- _PROBLEM STATEMENT_
Without including any image, retype the records word for word.

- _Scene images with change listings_

"""

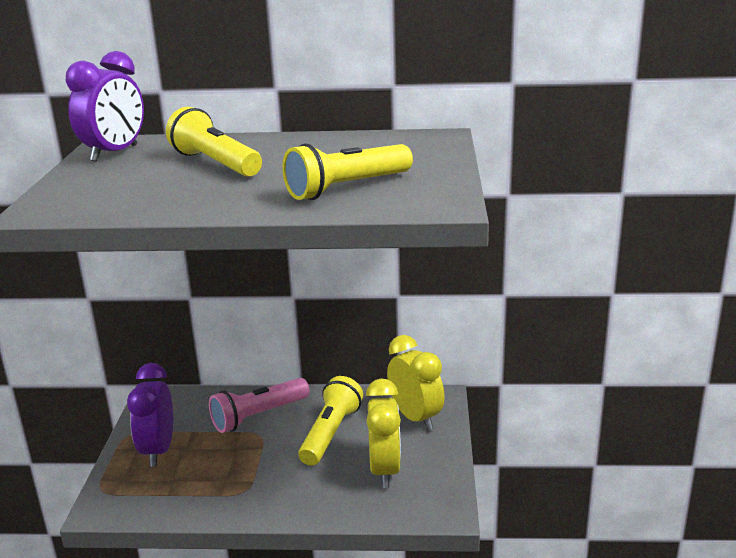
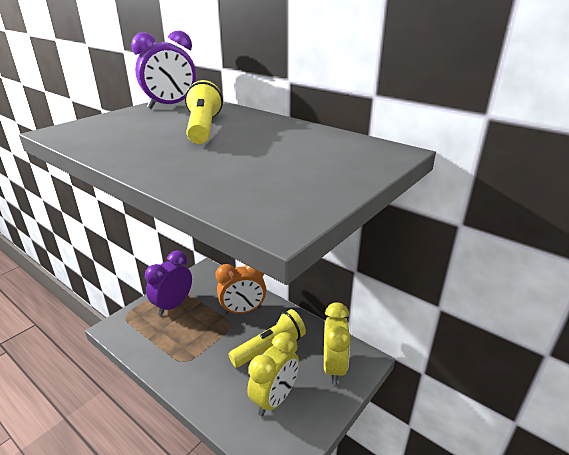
camera: 35 degrees right, 5 degrees up
(258, 416) = (243, 310): pink flashlight -> orange clock
(346, 188) = (239, 175): yellow flashlight -> none

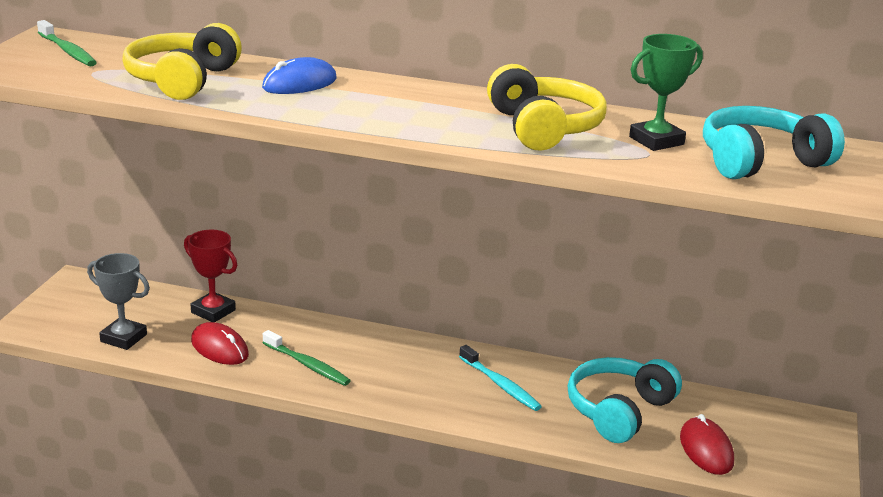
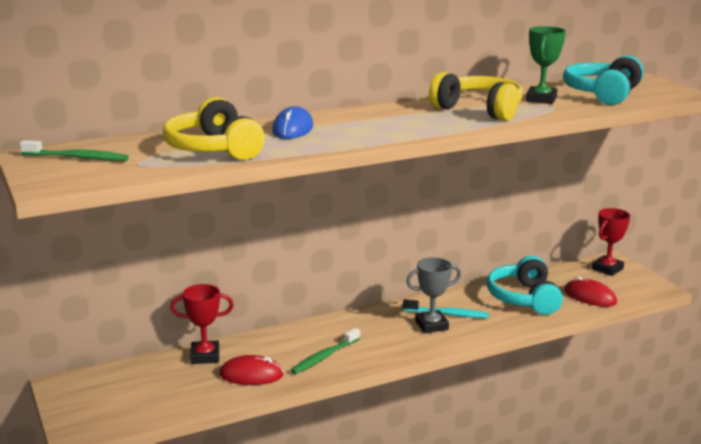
camera: 40 degrees left, 5 degrees down
(123, 338) = (172, 402): grey trophy -> grey trophy (431, 325)
(307, 365) = (324, 357): green toothbrush -> green toothbrush turned 135 degrees clockwise
(795, 429) = (607, 269): none -> red trophy

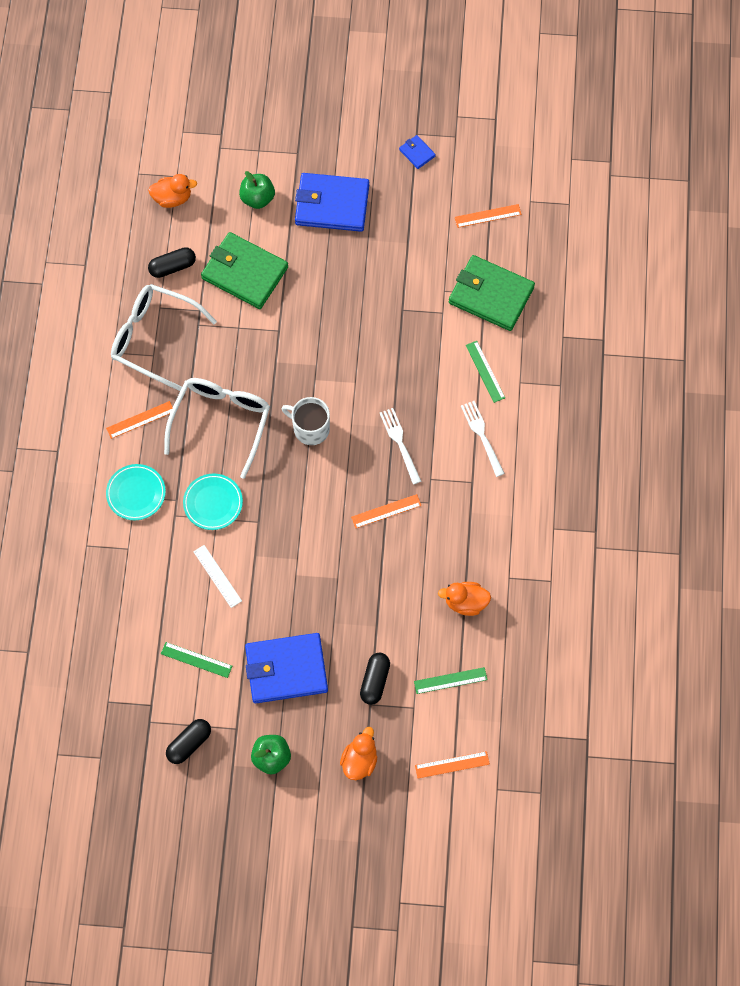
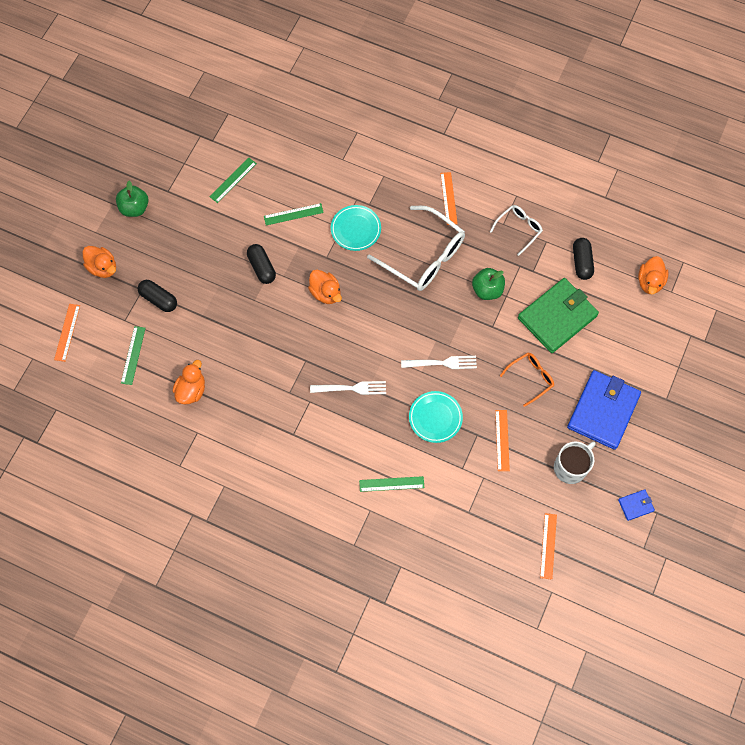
camera: 110 degrees right, 0 degrees up
(136, 493) = (386, 177): turquoise plate -> turquoise plate (435, 418)
(154, 338) = (519, 229): white glasses -> white glasses, size x0.53
(189, 743) = (171, 157): black capsule -> black capsule (262, 267)
(217, 576) = (293, 214): white ruler -> green ruler
(257, 198) = (628, 350): green apple -> green apple (487, 290)
(286, 669) = (197, 239): blue wallet -> none
(301, 507) = (325, 293): none -> orange duck
(310, 428) = (392, 322): white mug -> white mug (571, 467)
(322, 278) = (530, 378): none -> orange glasses
(386, 511) = (295, 356): orange ruler -> orange ruler (502, 440)
(482, 436) = (332, 458): white fork -> white fork (442, 363)
(491, 295) = (465, 517): green wallet -> none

"""

- _ANSWER BOX_
camera: 35 degrees right, 5 degrees up
(258, 416) = (243, 310): pink flashlight -> orange clock
(346, 188) = (239, 175): yellow flashlight -> none

camera: 40 degrees left, 5 degrees down
(123, 338) = (172, 402): grey trophy -> grey trophy (431, 325)
(307, 365) = (324, 357): green toothbrush -> green toothbrush turned 135 degrees clockwise
(795, 429) = (607, 269): none -> red trophy

camera: 110 degrees right, 0 degrees up
(136, 493) = (386, 177): turquoise plate -> turquoise plate (435, 418)
(154, 338) = (519, 229): white glasses -> white glasses, size x0.53
(189, 743) = (171, 157): black capsule -> black capsule (262, 267)
(217, 576) = (293, 214): white ruler -> green ruler
(257, 198) = (628, 350): green apple -> green apple (487, 290)
(286, 669) = (197, 239): blue wallet -> none
(301, 507) = (325, 293): none -> orange duck
(310, 428) = (392, 322): white mug -> white mug (571, 467)
(322, 278) = (530, 378): none -> orange glasses
(386, 511) = (295, 356): orange ruler -> orange ruler (502, 440)
(482, 436) = (332, 458): white fork -> white fork (442, 363)
(491, 295) = (465, 517): green wallet -> none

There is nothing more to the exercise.